What this task involves:
Retype only the lines at the head of the records, first through the one with "green button (377, 105)", exactly as written.

Records excerpted from a collection
= = = =
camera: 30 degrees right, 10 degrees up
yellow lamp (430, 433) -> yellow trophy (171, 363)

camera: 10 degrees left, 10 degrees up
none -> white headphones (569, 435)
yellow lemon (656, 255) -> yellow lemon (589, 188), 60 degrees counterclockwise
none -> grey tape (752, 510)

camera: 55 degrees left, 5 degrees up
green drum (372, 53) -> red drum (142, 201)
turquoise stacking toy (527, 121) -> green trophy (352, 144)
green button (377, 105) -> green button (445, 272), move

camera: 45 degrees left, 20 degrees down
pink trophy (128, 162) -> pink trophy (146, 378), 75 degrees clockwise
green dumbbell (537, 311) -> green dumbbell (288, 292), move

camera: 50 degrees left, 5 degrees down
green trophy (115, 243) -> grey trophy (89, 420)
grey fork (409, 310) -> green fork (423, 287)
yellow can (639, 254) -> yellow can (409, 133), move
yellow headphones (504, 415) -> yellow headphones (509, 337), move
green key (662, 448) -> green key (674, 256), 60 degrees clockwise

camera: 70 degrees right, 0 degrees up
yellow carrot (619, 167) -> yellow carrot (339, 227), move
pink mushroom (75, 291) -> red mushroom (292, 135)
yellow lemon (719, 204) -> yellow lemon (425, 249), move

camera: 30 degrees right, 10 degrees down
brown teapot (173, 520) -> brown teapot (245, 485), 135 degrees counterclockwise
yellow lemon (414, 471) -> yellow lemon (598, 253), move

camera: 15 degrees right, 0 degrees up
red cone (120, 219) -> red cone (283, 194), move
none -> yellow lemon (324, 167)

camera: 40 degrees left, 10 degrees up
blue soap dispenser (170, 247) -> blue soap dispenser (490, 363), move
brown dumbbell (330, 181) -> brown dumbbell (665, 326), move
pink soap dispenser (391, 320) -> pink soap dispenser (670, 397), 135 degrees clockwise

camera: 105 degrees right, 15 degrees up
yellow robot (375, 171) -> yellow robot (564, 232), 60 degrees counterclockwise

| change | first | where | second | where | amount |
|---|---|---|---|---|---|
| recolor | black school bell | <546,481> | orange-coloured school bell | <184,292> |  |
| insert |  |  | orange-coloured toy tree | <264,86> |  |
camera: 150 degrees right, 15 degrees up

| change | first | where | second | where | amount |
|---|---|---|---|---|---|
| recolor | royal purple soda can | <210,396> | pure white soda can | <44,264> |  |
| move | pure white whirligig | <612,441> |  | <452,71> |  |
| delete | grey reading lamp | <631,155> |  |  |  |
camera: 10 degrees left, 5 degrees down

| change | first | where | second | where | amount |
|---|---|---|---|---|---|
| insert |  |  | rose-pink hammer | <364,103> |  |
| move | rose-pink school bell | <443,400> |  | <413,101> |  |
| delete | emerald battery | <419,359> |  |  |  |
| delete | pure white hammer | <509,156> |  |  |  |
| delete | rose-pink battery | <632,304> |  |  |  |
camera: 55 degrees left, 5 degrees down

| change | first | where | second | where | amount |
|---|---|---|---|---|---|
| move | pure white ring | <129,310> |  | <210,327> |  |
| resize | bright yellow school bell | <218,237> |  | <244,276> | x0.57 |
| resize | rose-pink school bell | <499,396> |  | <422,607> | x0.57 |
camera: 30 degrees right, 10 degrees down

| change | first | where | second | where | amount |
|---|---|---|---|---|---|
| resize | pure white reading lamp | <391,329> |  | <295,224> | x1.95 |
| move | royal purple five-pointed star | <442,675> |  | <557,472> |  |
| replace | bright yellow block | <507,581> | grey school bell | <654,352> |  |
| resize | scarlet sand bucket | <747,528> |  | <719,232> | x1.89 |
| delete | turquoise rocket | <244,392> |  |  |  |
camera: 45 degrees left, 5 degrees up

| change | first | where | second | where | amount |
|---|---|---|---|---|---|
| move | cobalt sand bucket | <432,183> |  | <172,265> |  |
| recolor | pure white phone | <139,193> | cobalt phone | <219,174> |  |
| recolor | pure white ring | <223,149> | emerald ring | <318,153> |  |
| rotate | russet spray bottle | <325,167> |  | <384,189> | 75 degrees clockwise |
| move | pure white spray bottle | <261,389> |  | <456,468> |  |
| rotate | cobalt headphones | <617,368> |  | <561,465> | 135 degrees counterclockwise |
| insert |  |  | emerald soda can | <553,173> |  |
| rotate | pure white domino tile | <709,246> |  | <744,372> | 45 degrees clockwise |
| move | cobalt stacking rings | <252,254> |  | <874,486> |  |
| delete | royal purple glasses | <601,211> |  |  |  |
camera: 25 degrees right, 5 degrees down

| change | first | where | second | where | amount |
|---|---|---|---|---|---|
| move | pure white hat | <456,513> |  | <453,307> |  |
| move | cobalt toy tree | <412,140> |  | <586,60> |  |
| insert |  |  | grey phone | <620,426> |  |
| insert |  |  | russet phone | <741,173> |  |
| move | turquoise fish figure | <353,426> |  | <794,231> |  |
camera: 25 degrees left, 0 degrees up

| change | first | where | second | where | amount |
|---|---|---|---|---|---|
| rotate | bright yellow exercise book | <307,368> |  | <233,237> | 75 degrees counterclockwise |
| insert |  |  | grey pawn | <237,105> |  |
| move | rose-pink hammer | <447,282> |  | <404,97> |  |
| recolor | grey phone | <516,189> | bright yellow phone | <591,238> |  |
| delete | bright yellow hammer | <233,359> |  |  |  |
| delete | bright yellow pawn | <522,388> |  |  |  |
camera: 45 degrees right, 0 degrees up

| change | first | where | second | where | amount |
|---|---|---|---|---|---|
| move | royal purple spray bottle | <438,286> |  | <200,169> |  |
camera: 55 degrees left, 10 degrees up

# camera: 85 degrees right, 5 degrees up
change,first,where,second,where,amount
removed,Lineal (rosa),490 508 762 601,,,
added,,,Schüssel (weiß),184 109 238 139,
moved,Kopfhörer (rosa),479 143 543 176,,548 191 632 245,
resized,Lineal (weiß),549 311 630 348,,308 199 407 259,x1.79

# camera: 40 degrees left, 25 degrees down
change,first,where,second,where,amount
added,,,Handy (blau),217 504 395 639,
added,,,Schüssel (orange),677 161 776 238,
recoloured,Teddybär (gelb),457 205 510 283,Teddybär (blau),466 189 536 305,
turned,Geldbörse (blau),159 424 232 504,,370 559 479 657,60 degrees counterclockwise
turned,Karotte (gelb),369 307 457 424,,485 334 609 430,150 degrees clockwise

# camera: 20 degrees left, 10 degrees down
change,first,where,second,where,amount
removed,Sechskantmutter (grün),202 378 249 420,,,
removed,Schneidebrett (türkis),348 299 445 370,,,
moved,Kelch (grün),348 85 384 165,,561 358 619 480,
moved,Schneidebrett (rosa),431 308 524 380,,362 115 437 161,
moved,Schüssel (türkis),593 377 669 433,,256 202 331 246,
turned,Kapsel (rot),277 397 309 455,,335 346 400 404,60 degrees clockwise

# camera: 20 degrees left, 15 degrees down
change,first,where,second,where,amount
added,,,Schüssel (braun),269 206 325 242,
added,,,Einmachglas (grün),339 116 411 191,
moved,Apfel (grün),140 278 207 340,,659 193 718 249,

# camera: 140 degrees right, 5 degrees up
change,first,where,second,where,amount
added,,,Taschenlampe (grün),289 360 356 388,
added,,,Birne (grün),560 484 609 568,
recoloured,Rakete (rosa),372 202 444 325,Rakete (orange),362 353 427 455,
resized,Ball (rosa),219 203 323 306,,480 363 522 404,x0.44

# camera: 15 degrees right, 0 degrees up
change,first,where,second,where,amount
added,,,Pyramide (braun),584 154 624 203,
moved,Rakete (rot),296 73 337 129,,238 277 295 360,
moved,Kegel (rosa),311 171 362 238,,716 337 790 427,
= = = =
Expected answer:
camera: 30 degrees right, 10 degrees up
yellow lamp (430, 433) -> yellow trophy (171, 363)

camera: 10 degrees left, 10 degrees up
none -> white headphones (569, 435)
yellow lemon (656, 255) -> yellow lemon (589, 188), 60 degrees counterclockwise
none -> grey tape (752, 510)

camera: 55 degrees left, 5 degrees up
green drum (372, 53) -> red drum (142, 201)
turquoise stacking toy (527, 121) -> green trophy (352, 144)
green button (377, 105) -> green button (445, 272), move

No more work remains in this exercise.